> What you will do: Repeat each entry exactly. Drop every image.

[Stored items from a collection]
┏━━

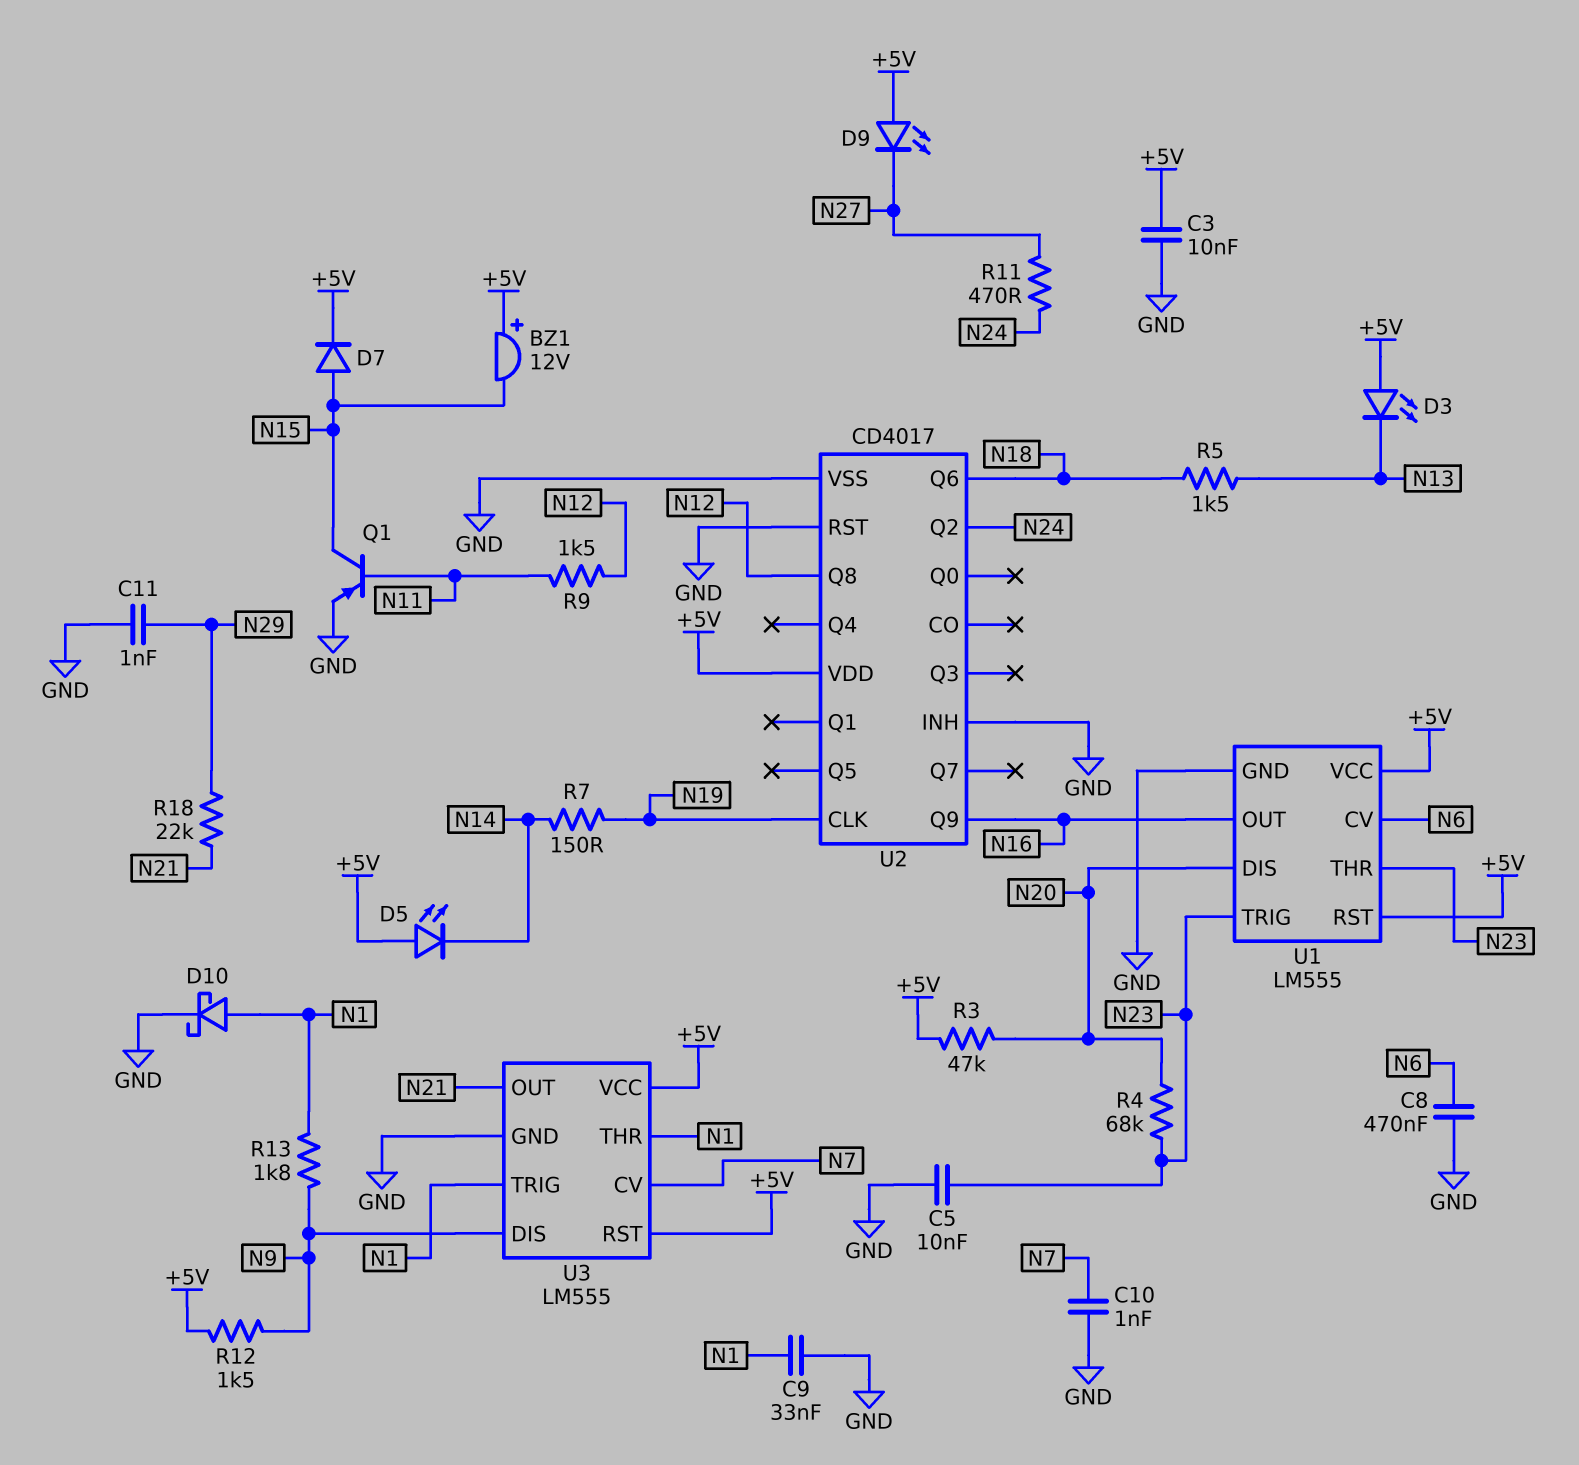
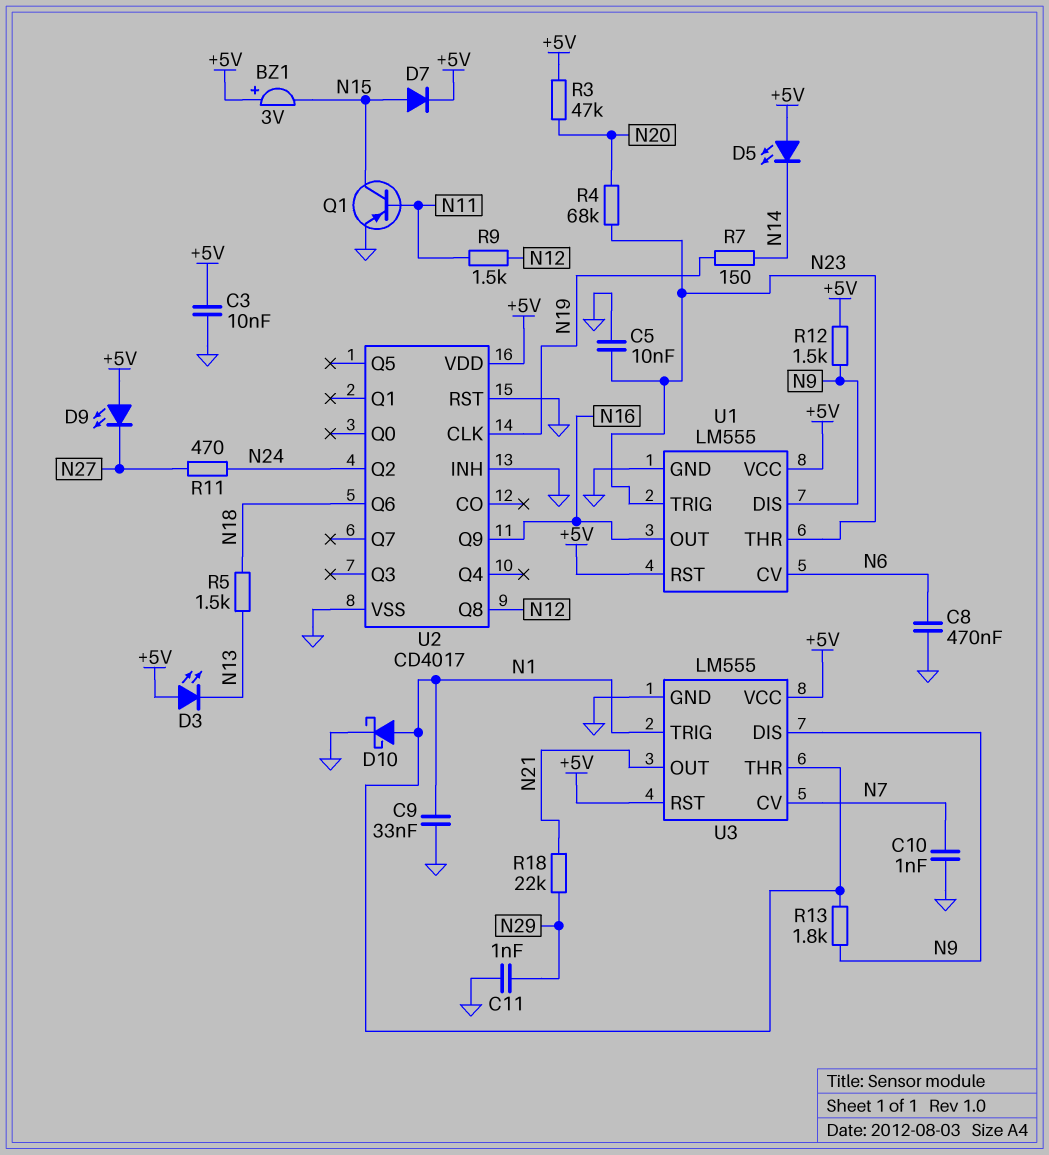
BZ1: buzzer 12V (plus +5V, minus N15) -> buzzer 3V (plus +5V, minus N15)
U1 pin DIS: N20 -> N9

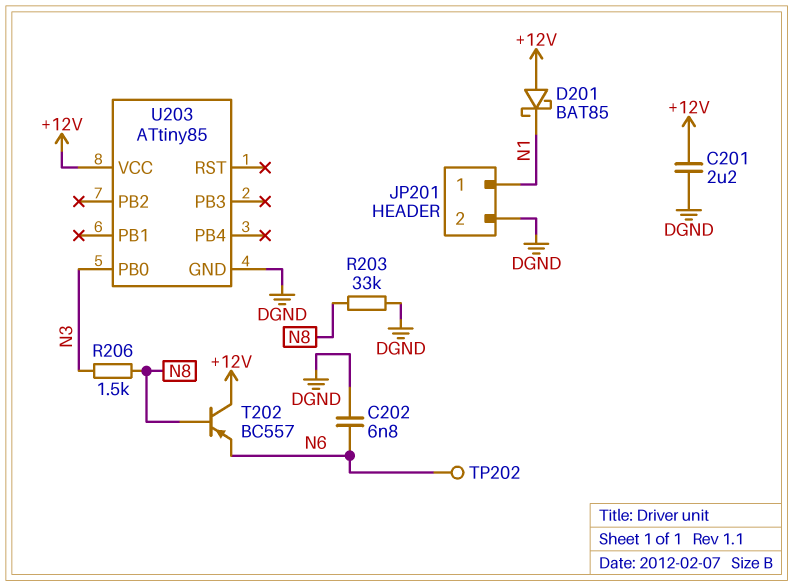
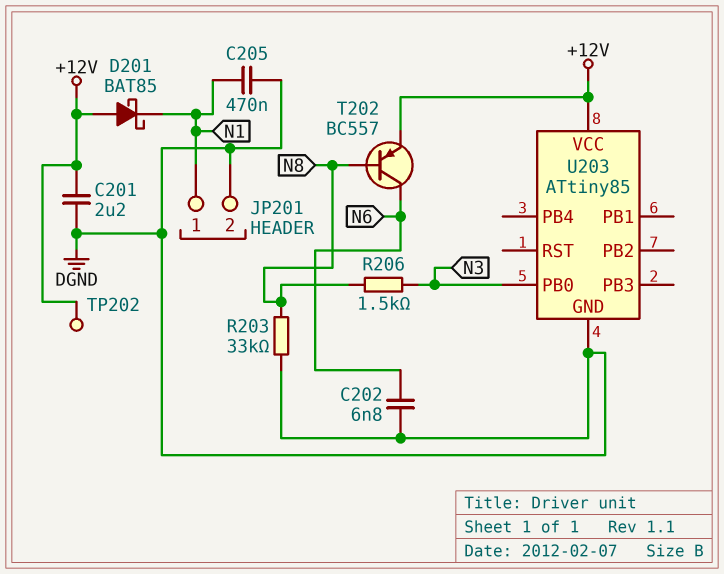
C205: none -> 470nF (DGND, N1)
T202: PNP BC557 (B N8, C +12V, E N6) -> PNP BC557 (B N8, C N6, E +12V)
TP202: test point (N6) -> test point (+12V)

┗━━

> Output of the exercise:
BZ1: buzzer 12V (plus +5V, minus N15) -> buzzer 3V (plus +5V, minus N15)
U1 pin DIS: N20 -> N9

C205: none -> 470nF (DGND, N1)
T202: PNP BC557 (B N8, C +12V, E N6) -> PNP BC557 (B N8, C N6, E +12V)
TP202: test point (N6) -> test point (+12V)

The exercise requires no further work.